_Source records_:
▬▬▬▬▬▬
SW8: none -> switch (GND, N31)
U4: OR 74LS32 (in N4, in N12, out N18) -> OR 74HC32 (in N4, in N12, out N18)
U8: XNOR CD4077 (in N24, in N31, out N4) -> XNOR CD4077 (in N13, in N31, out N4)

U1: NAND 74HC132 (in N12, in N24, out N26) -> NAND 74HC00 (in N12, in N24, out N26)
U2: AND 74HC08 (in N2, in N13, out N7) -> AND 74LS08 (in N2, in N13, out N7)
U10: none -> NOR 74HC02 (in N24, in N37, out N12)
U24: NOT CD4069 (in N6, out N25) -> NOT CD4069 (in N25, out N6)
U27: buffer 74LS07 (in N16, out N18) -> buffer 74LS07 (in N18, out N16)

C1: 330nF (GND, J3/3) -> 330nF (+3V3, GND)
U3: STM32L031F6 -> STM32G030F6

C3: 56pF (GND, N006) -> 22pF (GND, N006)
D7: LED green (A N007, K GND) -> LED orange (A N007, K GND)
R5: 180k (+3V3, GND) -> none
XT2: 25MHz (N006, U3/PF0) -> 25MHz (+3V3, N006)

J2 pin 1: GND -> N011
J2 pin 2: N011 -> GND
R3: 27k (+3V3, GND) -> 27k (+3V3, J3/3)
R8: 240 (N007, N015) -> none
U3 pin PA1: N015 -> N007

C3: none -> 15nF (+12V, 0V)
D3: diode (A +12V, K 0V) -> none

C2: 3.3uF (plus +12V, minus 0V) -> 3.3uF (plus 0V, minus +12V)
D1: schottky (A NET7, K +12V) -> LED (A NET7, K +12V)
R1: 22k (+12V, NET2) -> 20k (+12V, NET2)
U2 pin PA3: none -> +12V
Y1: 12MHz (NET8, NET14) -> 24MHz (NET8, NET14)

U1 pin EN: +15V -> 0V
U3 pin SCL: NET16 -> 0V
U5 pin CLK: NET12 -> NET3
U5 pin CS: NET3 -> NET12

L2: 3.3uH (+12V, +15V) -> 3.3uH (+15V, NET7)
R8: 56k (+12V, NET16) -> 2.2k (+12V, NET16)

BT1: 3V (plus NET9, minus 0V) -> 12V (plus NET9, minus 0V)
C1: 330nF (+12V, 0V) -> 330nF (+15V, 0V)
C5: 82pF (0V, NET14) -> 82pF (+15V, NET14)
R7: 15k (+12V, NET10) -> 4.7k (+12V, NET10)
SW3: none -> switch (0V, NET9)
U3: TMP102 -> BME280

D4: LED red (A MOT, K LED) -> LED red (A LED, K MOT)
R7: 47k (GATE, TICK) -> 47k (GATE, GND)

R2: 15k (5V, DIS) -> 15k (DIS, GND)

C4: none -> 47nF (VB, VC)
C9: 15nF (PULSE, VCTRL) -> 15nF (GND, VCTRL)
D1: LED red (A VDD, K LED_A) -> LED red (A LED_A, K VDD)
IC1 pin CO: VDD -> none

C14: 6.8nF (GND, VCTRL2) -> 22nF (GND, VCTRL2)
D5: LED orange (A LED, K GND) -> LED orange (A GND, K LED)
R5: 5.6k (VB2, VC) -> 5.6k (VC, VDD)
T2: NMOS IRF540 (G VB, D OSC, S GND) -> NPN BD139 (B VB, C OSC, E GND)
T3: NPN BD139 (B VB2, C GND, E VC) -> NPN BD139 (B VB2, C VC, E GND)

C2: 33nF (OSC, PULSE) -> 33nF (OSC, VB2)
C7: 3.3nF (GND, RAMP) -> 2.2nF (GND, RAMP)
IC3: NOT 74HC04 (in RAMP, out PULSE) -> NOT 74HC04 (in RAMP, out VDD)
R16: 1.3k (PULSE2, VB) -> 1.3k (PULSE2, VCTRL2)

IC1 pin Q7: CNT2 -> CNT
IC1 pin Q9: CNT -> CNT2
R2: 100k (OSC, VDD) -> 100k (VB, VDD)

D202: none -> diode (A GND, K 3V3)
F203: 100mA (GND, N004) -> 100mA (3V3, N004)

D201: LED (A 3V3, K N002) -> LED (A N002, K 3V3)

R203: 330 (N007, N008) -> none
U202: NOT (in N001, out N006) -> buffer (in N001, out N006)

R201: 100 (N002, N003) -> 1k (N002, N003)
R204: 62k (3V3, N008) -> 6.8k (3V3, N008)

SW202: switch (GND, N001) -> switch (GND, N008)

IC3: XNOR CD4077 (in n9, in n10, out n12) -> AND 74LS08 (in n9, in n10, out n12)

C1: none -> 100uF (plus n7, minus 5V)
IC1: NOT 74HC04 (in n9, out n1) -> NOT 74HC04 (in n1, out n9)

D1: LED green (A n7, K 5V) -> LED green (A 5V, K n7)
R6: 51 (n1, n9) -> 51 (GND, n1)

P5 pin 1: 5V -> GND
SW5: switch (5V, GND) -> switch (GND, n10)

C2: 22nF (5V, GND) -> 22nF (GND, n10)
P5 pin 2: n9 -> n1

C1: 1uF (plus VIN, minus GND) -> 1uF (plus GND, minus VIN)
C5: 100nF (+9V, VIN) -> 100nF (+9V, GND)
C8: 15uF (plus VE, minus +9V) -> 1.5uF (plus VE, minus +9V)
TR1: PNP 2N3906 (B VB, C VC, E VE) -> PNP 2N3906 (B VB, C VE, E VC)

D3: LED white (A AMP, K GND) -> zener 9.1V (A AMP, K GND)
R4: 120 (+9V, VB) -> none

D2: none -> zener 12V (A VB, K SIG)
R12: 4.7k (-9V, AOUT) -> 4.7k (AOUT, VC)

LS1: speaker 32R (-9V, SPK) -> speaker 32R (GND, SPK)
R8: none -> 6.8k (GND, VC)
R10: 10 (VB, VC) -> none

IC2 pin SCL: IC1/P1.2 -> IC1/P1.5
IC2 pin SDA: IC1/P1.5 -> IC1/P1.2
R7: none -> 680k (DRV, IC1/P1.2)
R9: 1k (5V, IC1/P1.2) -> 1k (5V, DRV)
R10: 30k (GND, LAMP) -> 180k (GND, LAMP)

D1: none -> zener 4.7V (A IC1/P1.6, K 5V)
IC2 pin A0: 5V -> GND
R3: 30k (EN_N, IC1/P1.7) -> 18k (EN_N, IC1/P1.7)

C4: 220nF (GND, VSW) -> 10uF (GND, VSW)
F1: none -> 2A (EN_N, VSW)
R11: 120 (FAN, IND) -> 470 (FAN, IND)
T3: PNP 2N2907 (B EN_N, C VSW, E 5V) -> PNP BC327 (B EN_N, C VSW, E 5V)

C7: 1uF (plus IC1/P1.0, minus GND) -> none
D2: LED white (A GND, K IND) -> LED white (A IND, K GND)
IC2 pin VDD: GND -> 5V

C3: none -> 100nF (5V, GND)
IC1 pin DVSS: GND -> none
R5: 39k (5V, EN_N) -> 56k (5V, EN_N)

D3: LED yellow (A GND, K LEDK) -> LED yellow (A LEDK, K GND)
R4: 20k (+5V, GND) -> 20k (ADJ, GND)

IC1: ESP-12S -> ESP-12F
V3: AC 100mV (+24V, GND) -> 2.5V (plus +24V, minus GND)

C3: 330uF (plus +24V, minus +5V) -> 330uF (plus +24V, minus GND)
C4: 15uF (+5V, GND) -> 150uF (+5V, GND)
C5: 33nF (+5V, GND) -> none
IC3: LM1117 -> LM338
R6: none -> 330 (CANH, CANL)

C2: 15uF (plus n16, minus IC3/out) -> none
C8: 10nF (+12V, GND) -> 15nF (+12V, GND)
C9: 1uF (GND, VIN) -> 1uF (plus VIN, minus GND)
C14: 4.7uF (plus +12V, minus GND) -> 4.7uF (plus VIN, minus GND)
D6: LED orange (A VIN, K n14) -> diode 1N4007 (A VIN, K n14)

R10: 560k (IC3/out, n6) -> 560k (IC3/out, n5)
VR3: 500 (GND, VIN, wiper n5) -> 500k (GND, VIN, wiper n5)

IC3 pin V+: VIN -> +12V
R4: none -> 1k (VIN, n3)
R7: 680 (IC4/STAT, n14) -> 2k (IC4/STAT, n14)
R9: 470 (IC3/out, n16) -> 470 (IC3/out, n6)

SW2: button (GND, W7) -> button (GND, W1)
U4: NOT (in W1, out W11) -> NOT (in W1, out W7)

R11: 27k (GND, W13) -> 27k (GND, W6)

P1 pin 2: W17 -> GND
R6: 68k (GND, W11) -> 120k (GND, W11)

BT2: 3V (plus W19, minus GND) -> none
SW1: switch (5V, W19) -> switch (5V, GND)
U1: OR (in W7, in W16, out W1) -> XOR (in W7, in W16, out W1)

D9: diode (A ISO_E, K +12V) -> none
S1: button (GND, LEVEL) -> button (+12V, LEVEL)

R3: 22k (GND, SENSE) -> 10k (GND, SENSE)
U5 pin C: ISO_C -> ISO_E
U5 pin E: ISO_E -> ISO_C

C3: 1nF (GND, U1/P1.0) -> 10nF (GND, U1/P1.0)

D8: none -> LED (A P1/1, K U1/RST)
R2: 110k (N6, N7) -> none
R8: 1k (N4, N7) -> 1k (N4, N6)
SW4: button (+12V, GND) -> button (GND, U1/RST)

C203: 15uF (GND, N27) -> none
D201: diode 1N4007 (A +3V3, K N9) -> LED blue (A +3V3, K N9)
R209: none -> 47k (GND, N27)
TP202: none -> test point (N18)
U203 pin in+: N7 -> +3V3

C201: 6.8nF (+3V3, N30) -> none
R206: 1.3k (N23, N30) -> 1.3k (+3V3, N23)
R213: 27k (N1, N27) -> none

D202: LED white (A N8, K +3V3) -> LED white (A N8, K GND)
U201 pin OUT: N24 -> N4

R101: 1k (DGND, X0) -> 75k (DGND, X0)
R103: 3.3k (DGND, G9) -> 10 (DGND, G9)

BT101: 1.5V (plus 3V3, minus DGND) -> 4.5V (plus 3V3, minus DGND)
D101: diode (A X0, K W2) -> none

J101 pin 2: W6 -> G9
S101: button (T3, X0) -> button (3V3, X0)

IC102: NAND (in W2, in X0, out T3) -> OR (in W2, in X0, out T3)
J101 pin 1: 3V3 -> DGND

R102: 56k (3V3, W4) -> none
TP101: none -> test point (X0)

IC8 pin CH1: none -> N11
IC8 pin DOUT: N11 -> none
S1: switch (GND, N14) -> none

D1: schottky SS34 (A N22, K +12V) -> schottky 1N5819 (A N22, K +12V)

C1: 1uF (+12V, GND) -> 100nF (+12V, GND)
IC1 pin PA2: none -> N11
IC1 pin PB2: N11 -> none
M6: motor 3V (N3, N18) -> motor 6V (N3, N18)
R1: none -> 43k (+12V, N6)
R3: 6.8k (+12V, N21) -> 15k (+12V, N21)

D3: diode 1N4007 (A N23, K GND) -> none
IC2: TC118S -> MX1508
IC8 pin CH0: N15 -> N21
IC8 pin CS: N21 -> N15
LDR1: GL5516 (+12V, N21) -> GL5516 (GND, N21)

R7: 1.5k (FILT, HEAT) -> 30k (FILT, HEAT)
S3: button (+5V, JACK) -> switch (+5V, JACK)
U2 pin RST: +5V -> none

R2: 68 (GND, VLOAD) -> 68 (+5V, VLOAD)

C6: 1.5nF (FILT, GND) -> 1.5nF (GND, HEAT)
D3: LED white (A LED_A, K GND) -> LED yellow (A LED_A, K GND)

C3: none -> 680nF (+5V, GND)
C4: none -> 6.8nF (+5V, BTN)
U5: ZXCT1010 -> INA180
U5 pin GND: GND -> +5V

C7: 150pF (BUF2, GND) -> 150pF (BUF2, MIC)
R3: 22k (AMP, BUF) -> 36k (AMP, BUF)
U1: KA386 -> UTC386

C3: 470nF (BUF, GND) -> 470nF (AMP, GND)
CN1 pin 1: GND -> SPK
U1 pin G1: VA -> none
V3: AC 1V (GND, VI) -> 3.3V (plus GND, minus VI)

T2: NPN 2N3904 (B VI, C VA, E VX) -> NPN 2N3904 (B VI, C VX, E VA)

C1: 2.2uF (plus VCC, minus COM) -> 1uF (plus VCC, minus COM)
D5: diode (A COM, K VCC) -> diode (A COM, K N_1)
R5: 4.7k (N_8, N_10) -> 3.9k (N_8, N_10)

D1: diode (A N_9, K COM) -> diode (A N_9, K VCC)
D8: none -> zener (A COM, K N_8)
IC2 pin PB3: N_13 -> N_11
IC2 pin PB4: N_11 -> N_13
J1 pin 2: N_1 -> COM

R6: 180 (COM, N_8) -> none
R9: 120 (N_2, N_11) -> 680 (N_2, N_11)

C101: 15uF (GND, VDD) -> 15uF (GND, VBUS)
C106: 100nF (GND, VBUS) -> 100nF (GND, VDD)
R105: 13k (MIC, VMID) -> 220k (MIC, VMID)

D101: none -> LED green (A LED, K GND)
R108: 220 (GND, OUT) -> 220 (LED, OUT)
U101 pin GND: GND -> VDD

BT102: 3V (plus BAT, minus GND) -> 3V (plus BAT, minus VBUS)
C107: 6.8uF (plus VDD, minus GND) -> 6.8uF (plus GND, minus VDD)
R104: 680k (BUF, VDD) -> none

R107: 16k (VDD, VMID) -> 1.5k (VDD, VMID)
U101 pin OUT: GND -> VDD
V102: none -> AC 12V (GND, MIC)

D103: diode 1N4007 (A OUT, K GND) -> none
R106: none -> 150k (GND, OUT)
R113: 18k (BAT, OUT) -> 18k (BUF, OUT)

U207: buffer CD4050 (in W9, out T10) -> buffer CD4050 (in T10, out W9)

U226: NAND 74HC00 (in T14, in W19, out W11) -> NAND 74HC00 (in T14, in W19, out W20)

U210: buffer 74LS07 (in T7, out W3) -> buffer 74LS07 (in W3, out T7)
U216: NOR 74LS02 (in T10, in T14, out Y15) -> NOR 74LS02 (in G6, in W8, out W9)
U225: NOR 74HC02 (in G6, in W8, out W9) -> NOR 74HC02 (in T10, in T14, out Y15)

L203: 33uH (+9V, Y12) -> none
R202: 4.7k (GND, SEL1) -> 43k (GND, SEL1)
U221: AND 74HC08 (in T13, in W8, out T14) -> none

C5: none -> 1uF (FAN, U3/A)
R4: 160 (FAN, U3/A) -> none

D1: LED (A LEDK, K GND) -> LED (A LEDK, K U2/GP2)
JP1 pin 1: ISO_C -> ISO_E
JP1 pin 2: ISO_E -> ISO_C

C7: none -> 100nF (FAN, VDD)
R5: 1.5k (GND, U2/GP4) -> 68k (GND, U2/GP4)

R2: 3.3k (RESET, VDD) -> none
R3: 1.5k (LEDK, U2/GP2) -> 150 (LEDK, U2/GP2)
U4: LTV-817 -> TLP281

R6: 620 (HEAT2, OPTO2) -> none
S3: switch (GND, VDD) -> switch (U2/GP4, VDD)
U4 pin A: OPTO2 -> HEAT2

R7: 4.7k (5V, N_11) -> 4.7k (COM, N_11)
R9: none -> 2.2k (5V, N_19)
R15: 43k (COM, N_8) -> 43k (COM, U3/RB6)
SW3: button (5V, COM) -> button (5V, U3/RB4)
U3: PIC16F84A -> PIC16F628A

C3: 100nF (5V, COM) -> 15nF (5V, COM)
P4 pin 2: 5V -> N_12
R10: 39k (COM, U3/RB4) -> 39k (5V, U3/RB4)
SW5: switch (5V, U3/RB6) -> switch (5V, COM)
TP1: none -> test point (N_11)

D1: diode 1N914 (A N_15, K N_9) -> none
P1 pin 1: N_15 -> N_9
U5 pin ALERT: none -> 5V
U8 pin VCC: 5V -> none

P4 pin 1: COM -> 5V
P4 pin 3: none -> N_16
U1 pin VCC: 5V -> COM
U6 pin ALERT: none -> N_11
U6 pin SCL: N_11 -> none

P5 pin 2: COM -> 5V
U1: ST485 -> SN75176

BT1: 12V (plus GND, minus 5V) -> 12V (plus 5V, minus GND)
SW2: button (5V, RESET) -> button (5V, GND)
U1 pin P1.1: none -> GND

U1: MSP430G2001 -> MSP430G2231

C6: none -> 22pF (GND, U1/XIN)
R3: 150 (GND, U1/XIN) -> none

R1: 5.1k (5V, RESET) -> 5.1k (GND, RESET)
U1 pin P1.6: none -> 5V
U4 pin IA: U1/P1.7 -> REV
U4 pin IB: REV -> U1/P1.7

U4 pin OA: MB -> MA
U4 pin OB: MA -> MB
▬▬▬▬▬▬
_What to work on_: The expected output is the lines from the one holding "TP1: none -> test point (N_11)" through the last line of the data, exactly as they appear, with nothing before or after.

_Answer area_:
TP1: none -> test point (N_11)

D1: diode 1N914 (A N_15, K N_9) -> none
P1 pin 1: N_15 -> N_9
U5 pin ALERT: none -> 5V
U8 pin VCC: 5V -> none

P4 pin 1: COM -> 5V
P4 pin 3: none -> N_16
U1 pin VCC: 5V -> COM
U6 pin ALERT: none -> N_11
U6 pin SCL: N_11 -> none

P5 pin 2: COM -> 5V
U1: ST485 -> SN75176

BT1: 12V (plus GND, minus 5V) -> 12V (plus 5V, minus GND)
SW2: button (5V, RESET) -> button (5V, GND)
U1 pin P1.1: none -> GND

U1: MSP430G2001 -> MSP430G2231

C6: none -> 22pF (GND, U1/XIN)
R3: 150 (GND, U1/XIN) -> none

R1: 5.1k (5V, RESET) -> 5.1k (GND, RESET)
U1 pin P1.6: none -> 5V
U4 pin IA: U1/P1.7 -> REV
U4 pin IB: REV -> U1/P1.7

U4 pin OA: MB -> MA
U4 pin OB: MA -> MB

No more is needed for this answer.